▸ **Assignment**: Leaving out the images, return the data below exactly as it is written.

Image change detection data
* * * * * * * * *
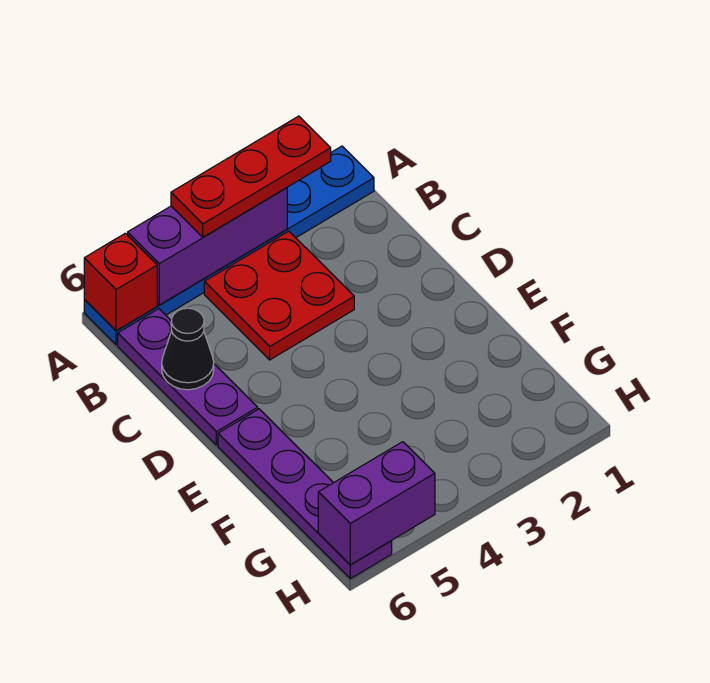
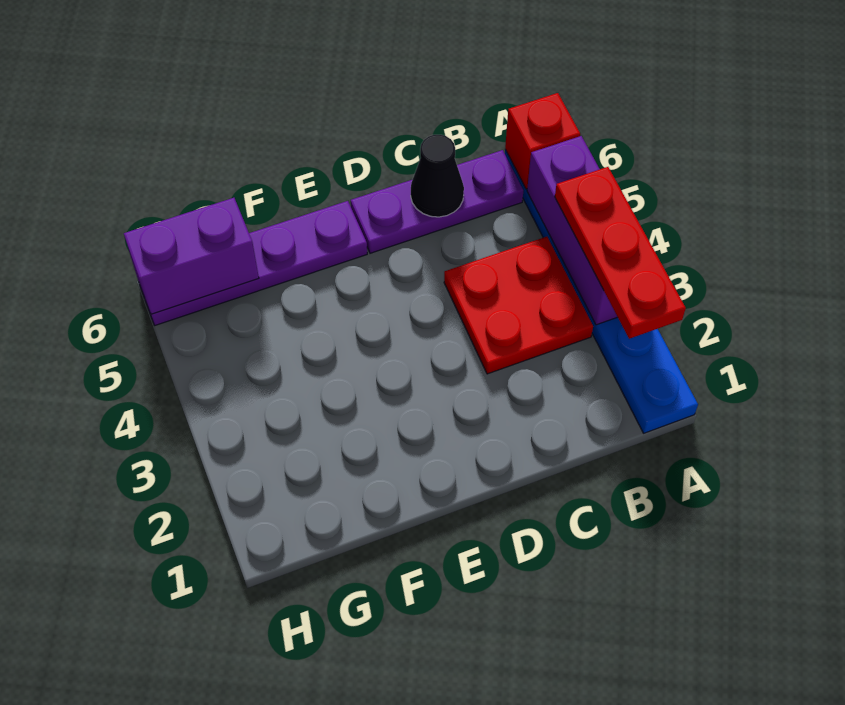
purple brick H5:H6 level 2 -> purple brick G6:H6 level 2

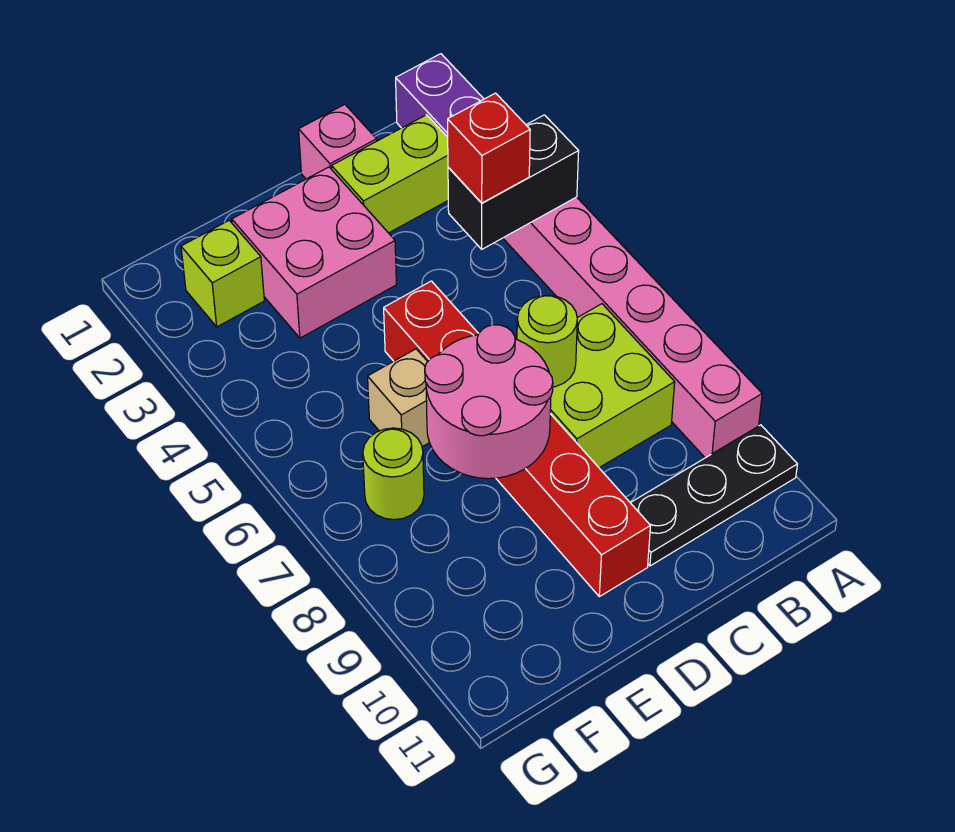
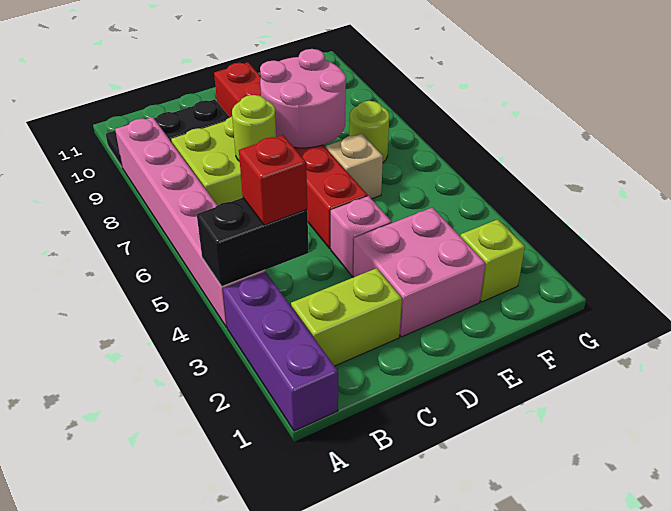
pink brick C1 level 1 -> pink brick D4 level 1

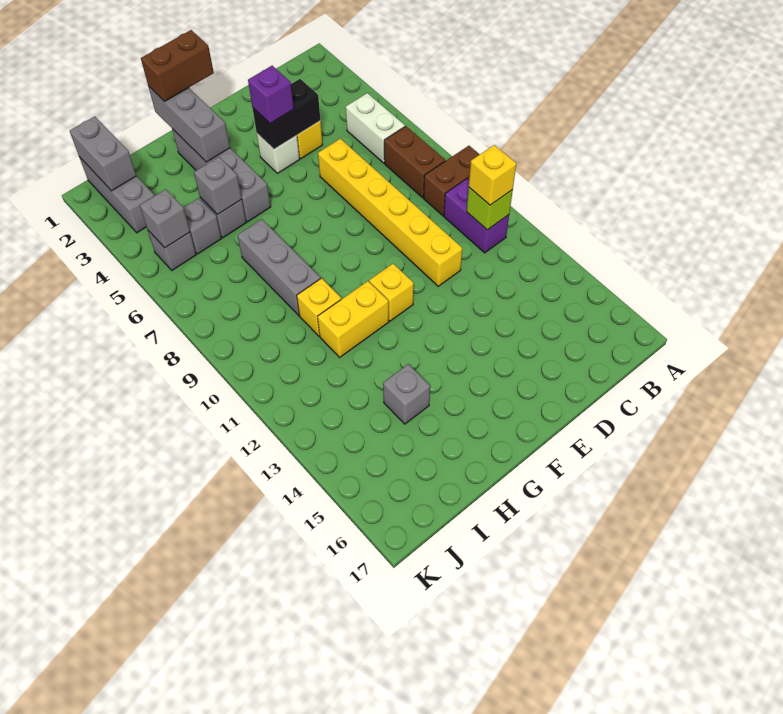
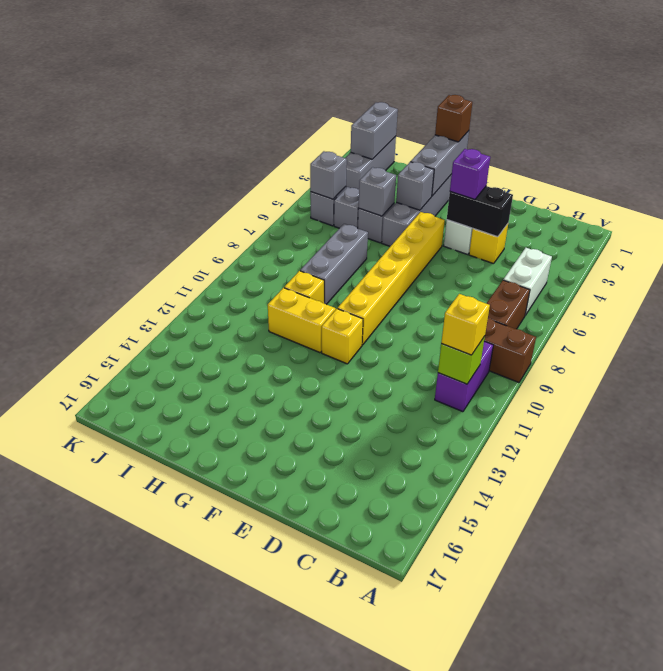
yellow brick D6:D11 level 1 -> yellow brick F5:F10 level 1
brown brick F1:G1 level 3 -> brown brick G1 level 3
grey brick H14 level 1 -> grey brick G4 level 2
* * * * * * * * *
▸ **Answer area**:
purple brick H5:H6 level 2 -> purple brick G6:H6 level 2

pink brick C1 level 1 -> pink brick D4 level 1

yellow brick D6:D11 level 1 -> yellow brick F5:F10 level 1
brown brick F1:G1 level 3 -> brown brick G1 level 3
grey brick H14 level 1 -> grey brick G4 level 2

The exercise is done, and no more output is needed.